Records for this exercise below:
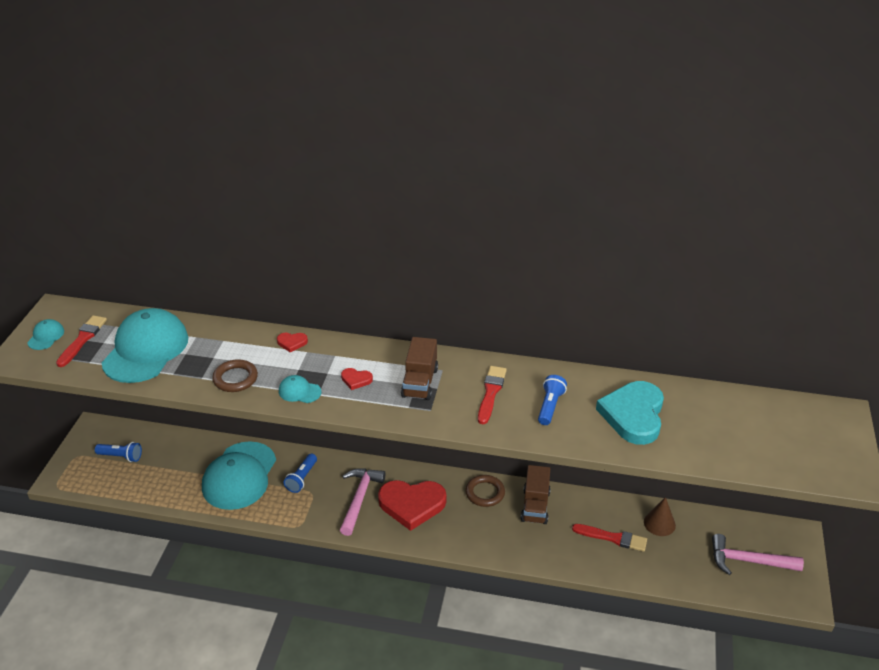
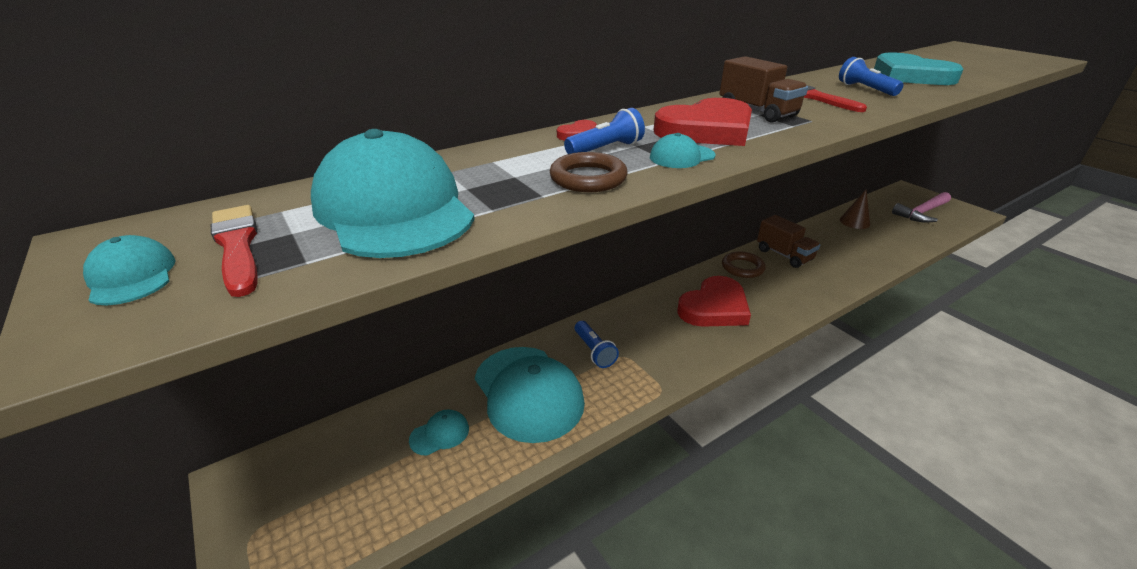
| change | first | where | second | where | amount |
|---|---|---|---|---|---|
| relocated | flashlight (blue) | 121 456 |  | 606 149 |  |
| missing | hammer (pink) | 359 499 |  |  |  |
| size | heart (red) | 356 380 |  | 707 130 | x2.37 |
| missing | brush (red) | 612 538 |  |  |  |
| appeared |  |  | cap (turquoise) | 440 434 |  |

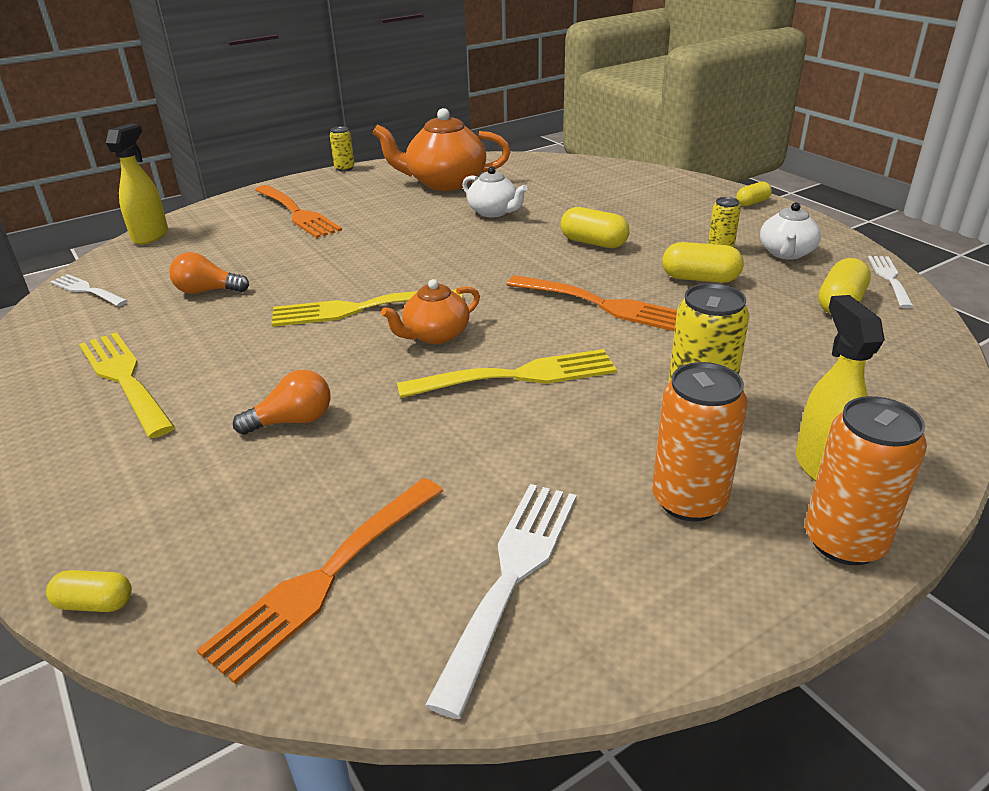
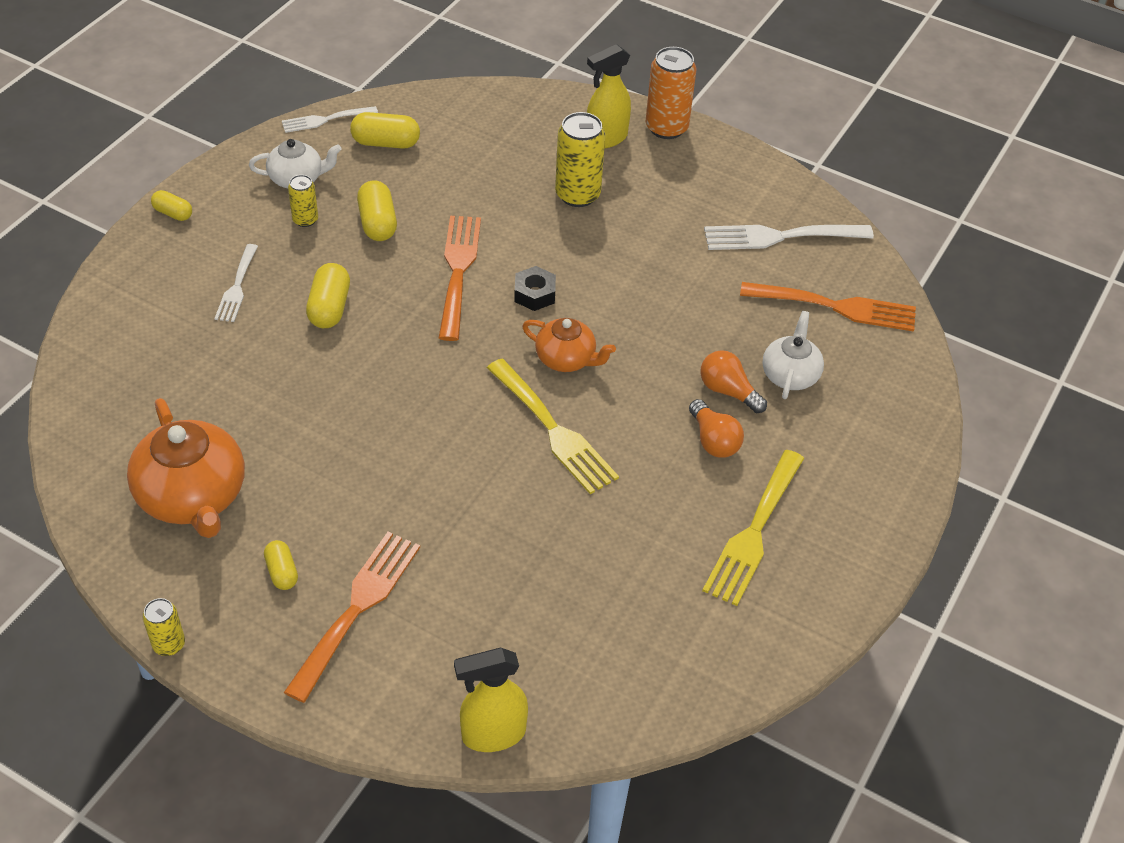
| change | first | where | second | where | amount |
|---|---|---|---|---|---|
| relocated | capsule (yellow) | 95 603 |  | 282 572 |  |
| relocated | fork (white) | 86 290 |  | 237 287 |  |
| relocated | light bulb (orange) | 207 291 |  | 713 440 |  |
| missing | fork (yellow) | 518 376 |  |  |  |
| relocated | teapot (white) | 494 212 |  | 790 374 |  |
| missing | can (orange) | 689 500 |  |  |  |
| appeared |  |  | nut (black) | 534 294 |  |

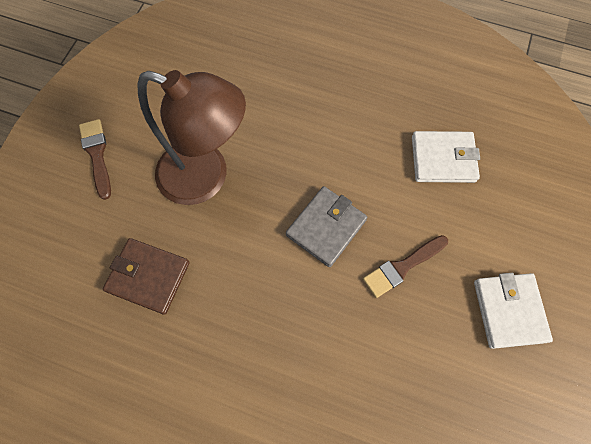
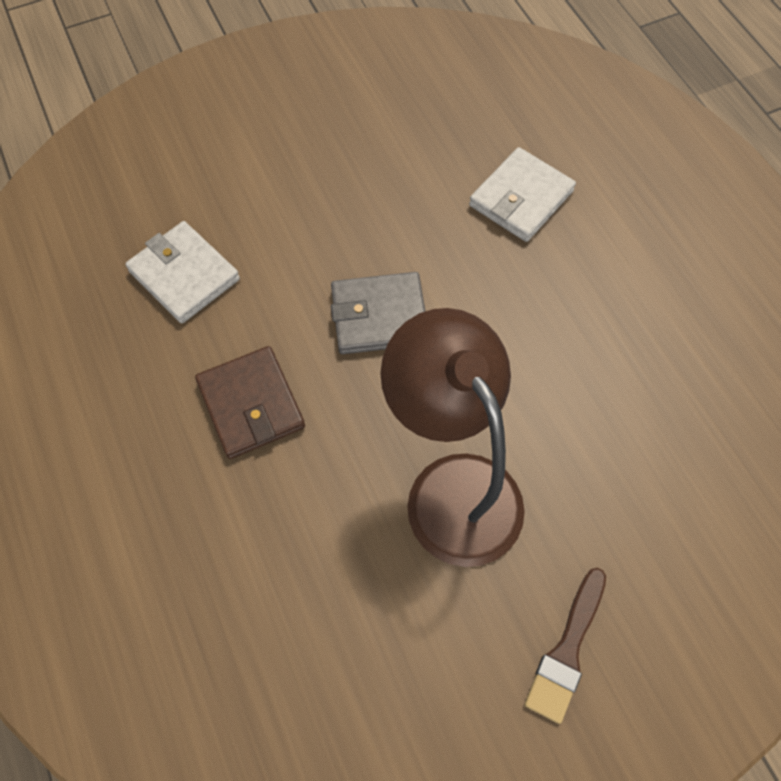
| change | first | where | second | where | amount |
|---|---|---|---|---|---|
| relocated | wallet (brown) | 148 276 |  | 251 405 |  |
| missing | brush (brown) | 402 267 |  |  |  |
| relocated | wallet (white) | 509 311 |  | 521 198 |  |

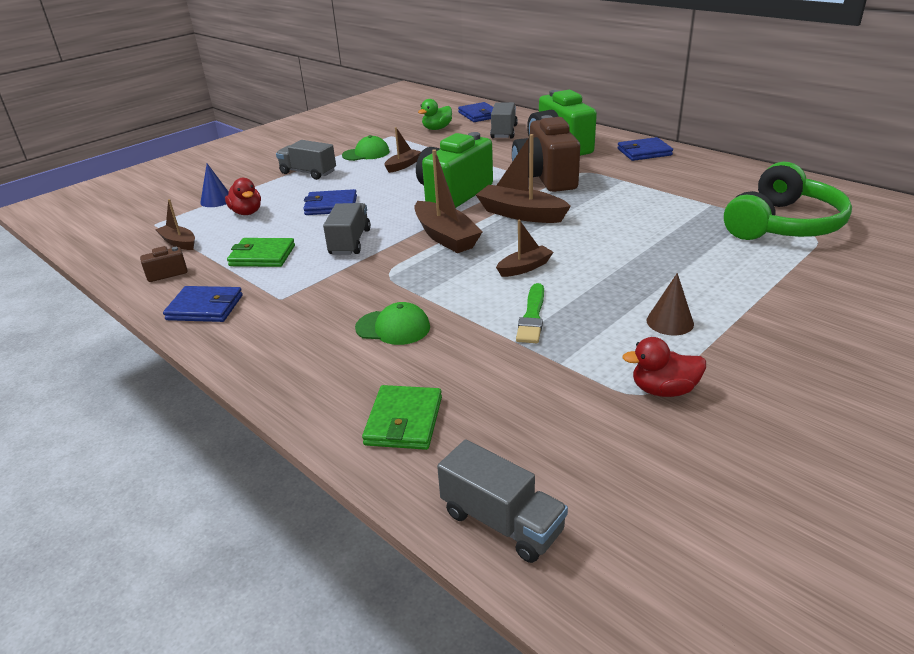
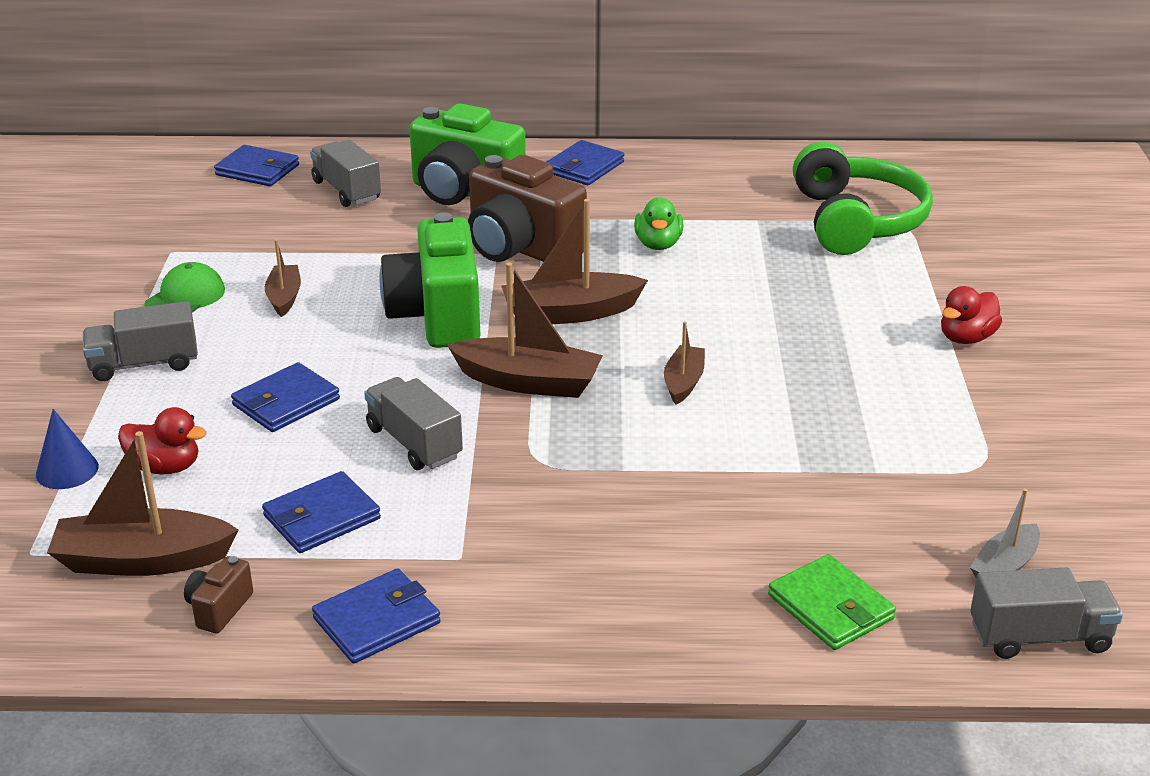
| change | first | where | second | where | amount |
|---|---|---|---|---|---|
| size | boat (brown) | 179 243 |  | 143 560 | x1.73 |
| colour | wallet (green) | 262 256 | wallet (blue) | 322 517 |  |
| missing | cap (green) | 393 327 |  |  |  |
| relocated | duck (green) | 437 129 |  | 658 244 |  |
| missing | brush (green) | 532 316 |  |  |  |
| relocated | duck (red) | 663 390 |  | 966 338 |  |
| missing | cone (brown) | 670 322 |  |  |  |
| appeared |  |  | boat (grey) | 1004 566 |  |

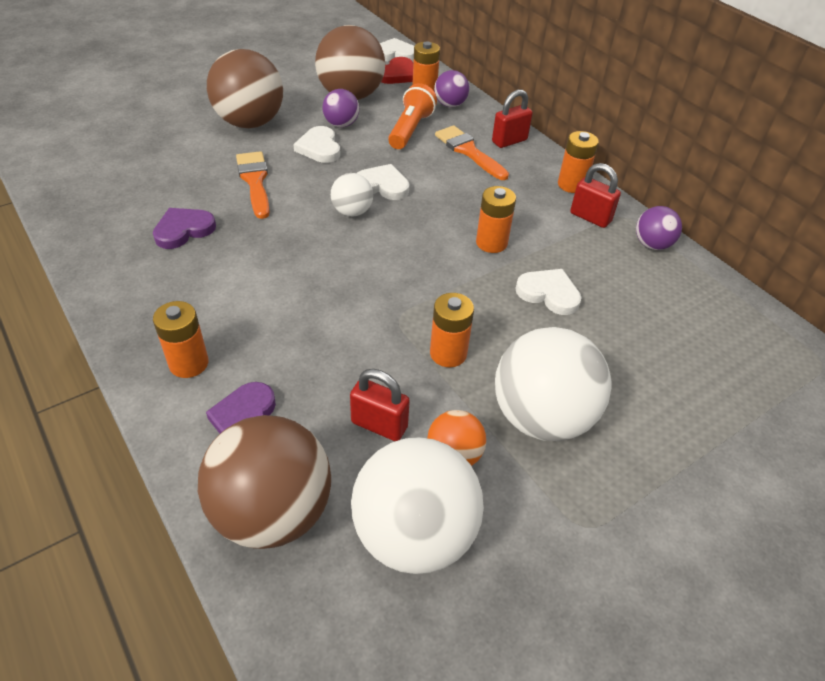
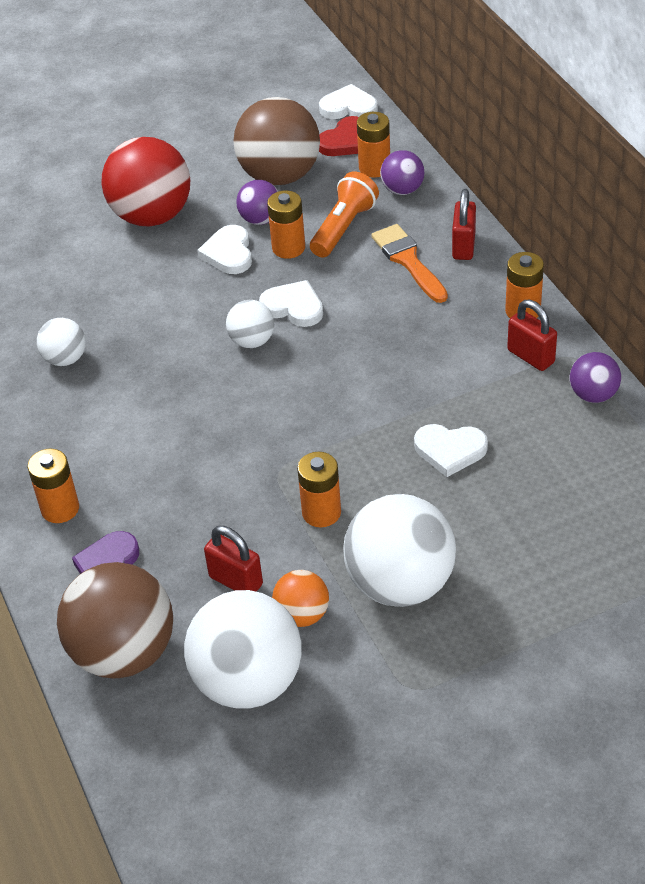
| change | first | where | second | where | amount |
|---|---|---|---|---|---|
| exchanged | heart (purple) | 183 230 | ball (white) | 65 359 |  |
| colour | ball (brown) | 250 123 | ball (red) | 152 216 |  |
| missing | brush (orange) | 255 181 |  |  |  |
| relocated | battery (orange) | 491 243 |  | 288 248 |  |
| spun | padlock (red) | 509 141 |  | 463 246 | 60 degrees counterclockwise |
| spun | heart (white) | 548 293 |  | 450 450 | 150 degrees clockwise |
End of Records for this exercise.
◆ **What to do**
An exact copy is needed of only the lines from the top of the material through the line with "brush (red) |"; no pictures belong in it.

◆ **Output of the exercise**
| change | first | where | second | where | amount |
|---|---|---|---|---|---|
| relocated | flashlight (blue) | 121 456 |  | 606 149 |  |
| missing | hammer (pink) | 359 499 |  |  |  |
| size | heart (red) | 356 380 |  | 707 130 | x2.37 |
| missing | brush (red) | 612 538 |  |  |  |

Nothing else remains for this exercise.